> The problem
Copy verbatim the block of lines in the entries below whose first line contains "LIGHT3 pin OUT: D7 -> A0" and whose last line contains "TOF1: VL6180X -> VL53L1X". Leave out all other lines.
--- Records for processing ---
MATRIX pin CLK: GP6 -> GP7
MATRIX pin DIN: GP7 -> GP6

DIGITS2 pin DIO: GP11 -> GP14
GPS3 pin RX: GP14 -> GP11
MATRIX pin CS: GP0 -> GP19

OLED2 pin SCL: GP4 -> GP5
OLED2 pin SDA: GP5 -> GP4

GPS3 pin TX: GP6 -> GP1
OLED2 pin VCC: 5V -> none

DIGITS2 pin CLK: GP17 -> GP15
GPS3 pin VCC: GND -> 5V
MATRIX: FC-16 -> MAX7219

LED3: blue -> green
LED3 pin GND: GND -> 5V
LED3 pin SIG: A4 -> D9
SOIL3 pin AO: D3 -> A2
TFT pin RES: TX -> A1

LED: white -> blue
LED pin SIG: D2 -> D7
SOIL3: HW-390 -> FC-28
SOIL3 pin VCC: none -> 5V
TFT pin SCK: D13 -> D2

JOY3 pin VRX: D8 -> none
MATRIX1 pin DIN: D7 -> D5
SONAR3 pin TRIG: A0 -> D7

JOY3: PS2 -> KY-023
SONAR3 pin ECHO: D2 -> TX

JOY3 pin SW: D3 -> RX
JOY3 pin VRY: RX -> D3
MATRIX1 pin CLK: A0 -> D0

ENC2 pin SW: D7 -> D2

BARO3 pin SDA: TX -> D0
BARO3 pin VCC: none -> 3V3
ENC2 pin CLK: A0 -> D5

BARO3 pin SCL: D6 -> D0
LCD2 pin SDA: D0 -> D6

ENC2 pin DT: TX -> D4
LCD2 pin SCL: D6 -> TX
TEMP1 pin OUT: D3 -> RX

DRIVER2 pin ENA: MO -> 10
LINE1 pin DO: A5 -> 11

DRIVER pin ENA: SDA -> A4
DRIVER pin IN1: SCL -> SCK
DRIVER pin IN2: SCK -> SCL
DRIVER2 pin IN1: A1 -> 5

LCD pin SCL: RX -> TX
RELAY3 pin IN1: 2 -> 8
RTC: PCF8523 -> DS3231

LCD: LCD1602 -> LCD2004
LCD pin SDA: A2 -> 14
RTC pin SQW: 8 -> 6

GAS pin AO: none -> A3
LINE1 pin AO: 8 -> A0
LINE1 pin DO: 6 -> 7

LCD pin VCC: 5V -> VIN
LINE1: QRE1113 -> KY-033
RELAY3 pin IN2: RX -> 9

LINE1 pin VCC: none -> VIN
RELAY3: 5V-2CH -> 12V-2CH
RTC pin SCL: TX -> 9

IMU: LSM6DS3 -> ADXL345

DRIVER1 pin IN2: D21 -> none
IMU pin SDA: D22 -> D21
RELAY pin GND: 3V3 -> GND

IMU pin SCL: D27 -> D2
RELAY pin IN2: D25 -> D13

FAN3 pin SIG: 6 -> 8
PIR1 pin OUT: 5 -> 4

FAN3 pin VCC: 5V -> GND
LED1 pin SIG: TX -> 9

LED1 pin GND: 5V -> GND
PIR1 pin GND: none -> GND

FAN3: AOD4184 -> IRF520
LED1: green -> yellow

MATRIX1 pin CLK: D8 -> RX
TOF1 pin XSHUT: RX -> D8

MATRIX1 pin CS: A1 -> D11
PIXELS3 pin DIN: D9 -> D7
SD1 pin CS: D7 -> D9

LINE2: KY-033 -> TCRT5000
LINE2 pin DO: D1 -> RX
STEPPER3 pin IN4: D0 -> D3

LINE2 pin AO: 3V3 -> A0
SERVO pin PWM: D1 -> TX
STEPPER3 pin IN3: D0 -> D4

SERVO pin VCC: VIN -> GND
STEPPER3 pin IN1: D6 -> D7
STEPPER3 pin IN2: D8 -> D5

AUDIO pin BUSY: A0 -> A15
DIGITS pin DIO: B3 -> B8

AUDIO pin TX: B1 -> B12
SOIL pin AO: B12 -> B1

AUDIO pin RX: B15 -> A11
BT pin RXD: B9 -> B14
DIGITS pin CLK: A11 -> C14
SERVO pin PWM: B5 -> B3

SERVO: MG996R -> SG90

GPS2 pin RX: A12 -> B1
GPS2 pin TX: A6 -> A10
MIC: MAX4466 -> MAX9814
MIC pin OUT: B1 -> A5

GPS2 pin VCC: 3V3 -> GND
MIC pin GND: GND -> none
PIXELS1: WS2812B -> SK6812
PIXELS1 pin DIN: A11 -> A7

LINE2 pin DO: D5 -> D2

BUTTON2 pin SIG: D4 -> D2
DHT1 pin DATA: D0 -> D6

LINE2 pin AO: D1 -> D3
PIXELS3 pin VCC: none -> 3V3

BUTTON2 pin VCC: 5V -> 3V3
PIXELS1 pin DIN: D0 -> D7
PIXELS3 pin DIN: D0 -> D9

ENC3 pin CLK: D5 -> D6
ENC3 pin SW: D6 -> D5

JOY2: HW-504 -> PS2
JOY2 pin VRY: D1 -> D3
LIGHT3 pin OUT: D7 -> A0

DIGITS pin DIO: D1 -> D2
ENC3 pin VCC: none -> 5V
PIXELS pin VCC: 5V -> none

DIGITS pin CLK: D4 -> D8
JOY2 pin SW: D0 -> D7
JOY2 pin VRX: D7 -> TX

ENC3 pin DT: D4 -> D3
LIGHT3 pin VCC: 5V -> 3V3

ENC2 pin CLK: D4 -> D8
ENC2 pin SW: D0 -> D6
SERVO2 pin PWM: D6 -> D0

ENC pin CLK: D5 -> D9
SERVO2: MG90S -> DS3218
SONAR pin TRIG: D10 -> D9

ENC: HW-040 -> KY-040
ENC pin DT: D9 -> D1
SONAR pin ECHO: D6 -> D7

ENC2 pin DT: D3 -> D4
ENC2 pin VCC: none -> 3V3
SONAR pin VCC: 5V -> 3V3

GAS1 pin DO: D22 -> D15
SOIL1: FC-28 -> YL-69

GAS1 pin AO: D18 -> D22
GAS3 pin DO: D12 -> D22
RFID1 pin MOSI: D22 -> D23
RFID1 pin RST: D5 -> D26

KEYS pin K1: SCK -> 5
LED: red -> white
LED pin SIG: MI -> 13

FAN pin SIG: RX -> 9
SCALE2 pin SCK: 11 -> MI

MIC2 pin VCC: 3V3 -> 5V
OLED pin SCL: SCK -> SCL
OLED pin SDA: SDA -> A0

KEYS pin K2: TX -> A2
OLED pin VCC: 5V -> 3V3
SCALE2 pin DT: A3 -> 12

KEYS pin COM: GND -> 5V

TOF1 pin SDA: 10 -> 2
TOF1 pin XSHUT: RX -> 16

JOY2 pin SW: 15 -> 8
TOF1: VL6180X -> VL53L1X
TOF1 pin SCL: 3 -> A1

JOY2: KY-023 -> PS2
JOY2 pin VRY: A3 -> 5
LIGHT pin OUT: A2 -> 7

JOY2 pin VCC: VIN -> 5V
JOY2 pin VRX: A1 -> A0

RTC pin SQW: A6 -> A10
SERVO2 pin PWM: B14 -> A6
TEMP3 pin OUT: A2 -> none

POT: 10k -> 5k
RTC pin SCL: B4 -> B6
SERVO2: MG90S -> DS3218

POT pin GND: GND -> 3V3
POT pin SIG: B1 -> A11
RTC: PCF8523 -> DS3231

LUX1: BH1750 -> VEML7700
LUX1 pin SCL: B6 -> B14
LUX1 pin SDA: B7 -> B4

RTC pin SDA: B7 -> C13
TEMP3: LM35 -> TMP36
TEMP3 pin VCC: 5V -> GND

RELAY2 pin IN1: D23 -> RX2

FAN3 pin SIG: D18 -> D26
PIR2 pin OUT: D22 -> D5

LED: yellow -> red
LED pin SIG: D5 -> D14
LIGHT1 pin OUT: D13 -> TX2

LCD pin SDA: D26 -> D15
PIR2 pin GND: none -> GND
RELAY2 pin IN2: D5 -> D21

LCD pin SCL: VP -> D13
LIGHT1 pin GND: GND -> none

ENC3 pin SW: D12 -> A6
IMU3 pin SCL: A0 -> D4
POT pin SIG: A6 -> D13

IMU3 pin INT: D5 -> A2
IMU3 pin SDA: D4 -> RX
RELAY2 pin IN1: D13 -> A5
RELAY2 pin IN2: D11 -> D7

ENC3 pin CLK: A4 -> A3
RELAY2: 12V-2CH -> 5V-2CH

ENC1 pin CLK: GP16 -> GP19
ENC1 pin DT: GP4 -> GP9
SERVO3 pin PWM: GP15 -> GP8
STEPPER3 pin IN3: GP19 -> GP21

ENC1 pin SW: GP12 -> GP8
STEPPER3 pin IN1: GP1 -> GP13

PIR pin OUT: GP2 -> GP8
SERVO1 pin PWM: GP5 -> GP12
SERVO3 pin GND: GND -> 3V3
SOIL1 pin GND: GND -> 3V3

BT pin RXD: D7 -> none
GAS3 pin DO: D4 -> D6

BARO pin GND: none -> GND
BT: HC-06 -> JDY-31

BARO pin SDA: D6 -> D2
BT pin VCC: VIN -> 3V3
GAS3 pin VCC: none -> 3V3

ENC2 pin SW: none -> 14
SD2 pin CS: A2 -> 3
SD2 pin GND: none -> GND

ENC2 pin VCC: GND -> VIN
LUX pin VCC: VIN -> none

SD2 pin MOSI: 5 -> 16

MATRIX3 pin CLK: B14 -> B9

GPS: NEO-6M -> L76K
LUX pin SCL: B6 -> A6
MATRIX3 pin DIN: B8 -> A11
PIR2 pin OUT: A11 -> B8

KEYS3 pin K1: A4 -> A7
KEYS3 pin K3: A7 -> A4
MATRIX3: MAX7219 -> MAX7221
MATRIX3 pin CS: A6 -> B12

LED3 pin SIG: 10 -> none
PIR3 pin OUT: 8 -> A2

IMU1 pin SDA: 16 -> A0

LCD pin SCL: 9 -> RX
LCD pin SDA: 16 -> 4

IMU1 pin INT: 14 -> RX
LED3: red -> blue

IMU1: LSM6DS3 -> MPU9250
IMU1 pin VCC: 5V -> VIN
---
> Result below
LIGHT3 pin OUT: D7 -> A0

DIGITS pin DIO: D1 -> D2
ENC3 pin VCC: none -> 5V
PIXELS pin VCC: 5V -> none

DIGITS pin CLK: D4 -> D8
JOY2 pin SW: D0 -> D7
JOY2 pin VRX: D7 -> TX

ENC3 pin DT: D4 -> D3
LIGHT3 pin VCC: 5V -> 3V3

ENC2 pin CLK: D4 -> D8
ENC2 pin SW: D0 -> D6
SERVO2 pin PWM: D6 -> D0

ENC pin CLK: D5 -> D9
SERVO2: MG90S -> DS3218
SONAR pin TRIG: D10 -> D9

ENC: HW-040 -> KY-040
ENC pin DT: D9 -> D1
SONAR pin ECHO: D6 -> D7

ENC2 pin DT: D3 -> D4
ENC2 pin VCC: none -> 3V3
SONAR pin VCC: 5V -> 3V3

GAS1 pin DO: D22 -> D15
SOIL1: FC-28 -> YL-69

GAS1 pin AO: D18 -> D22
GAS3 pin DO: D12 -> D22
RFID1 pin MOSI: D22 -> D23
RFID1 pin RST: D5 -> D26

KEYS pin K1: SCK -> 5
LED: red -> white
LED pin SIG: MI -> 13

FAN pin SIG: RX -> 9
SCALE2 pin SCK: 11 -> MI

MIC2 pin VCC: 3V3 -> 5V
OLED pin SCL: SCK -> SCL
OLED pin SDA: SDA -> A0

KEYS pin K2: TX -> A2
OLED pin VCC: 5V -> 3V3
SCALE2 pin DT: A3 -> 12

KEYS pin COM: GND -> 5V

TOF1 pin SDA: 10 -> 2
TOF1 pin XSHUT: RX -> 16

JOY2 pin SW: 15 -> 8
TOF1: VL6180X -> VL53L1X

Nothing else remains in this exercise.